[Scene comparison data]

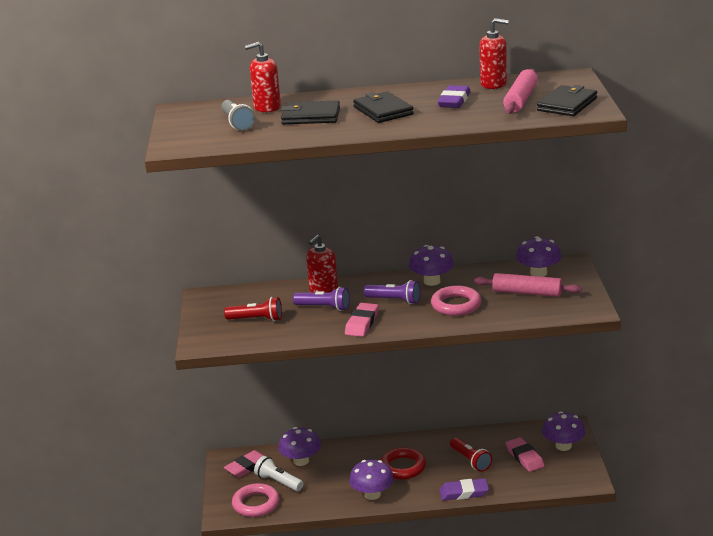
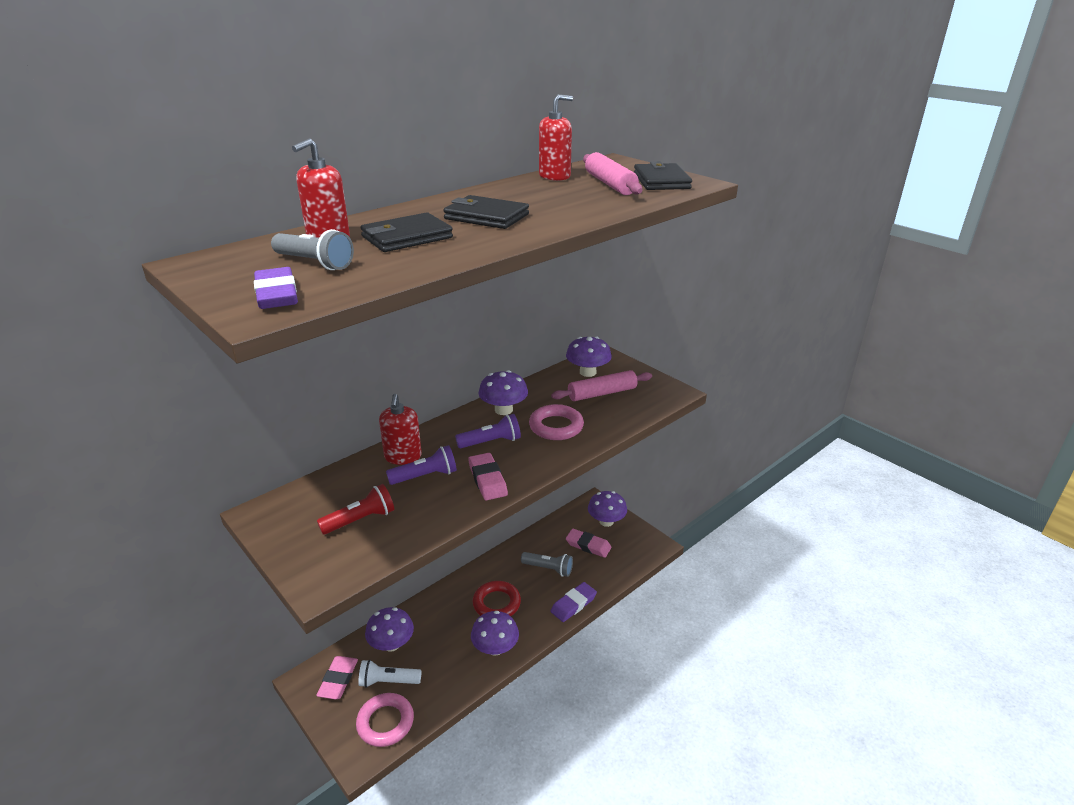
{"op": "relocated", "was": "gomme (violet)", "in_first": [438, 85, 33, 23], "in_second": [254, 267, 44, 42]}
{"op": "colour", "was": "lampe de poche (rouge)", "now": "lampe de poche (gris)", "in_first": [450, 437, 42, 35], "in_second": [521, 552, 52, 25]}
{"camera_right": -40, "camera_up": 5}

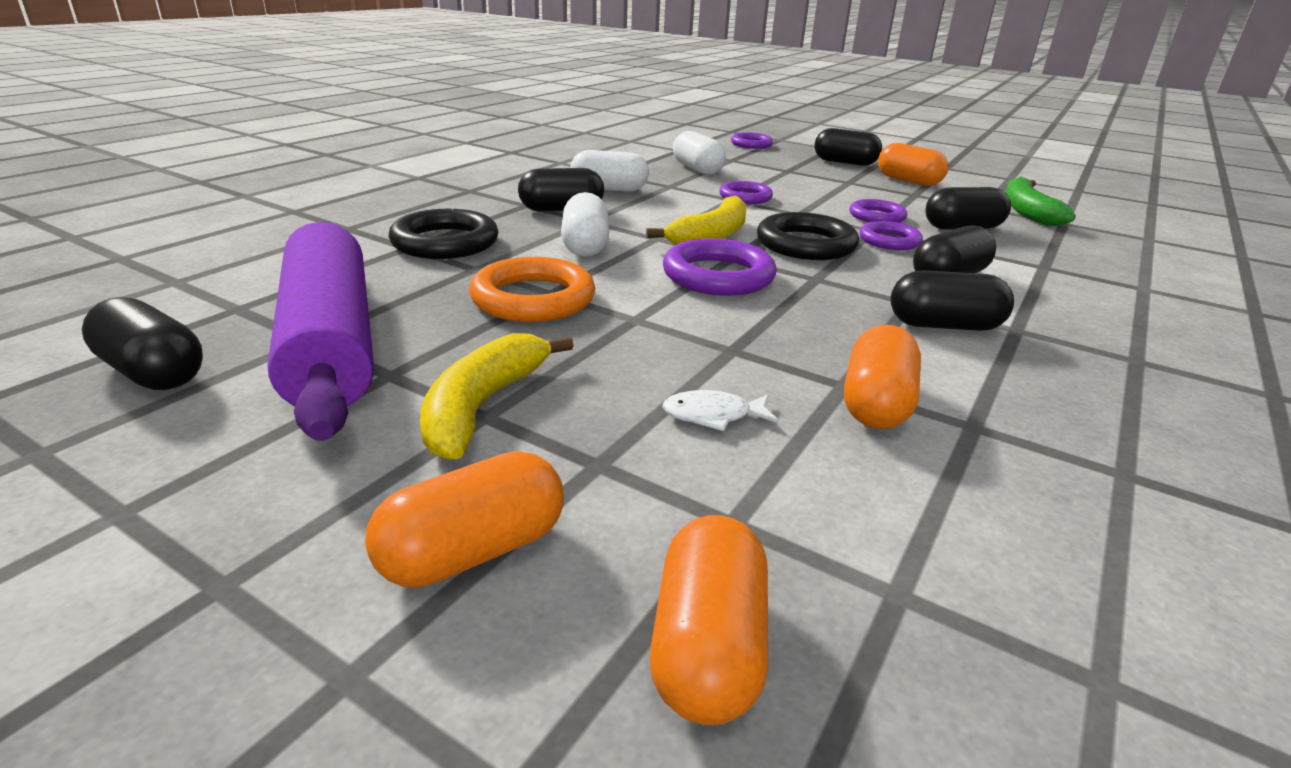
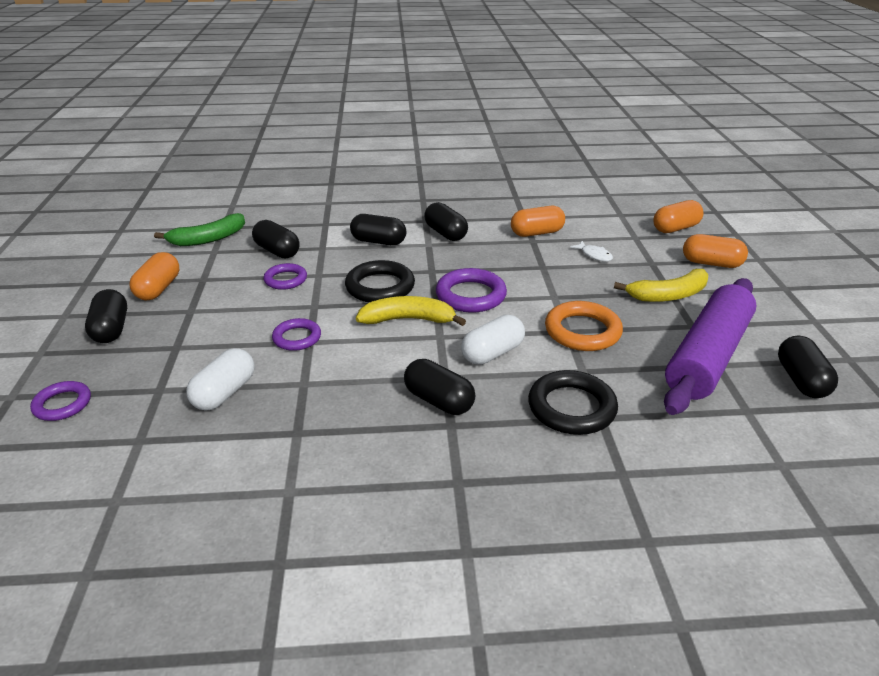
{"op": "missing", "was": "gélule (blanc)", "in_first": [570, 150, 79, 42]}
{"op": "missing", "was": "anneau (violet)", "in_first": [860, 221, 63, 29]}
{"camera_right": -125, "camera_up": 5}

# TASK GOAL
Word for word, reproduce all the data, but not the pictures.

# EXERCISE ANSWER
{"op": "relocated", "was": "gomme (violet)", "in_first": [438, 85, 33, 23], "in_second": [254, 267, 44, 42]}
{"op": "colour", "was": "lampe de poche (rouge)", "now": "lampe de poche (gris)", "in_first": [450, 437, 42, 35], "in_second": [521, 552, 52, 25]}
{"camera_right": -40, "camera_up": 5}

{"op": "missing", "was": "gélule (blanc)", "in_first": [570, 150, 79, 42]}
{"op": "missing", "was": "anneau (violet)", "in_first": [860, 221, 63, 29]}
{"camera_right": -125, "camera_up": 5}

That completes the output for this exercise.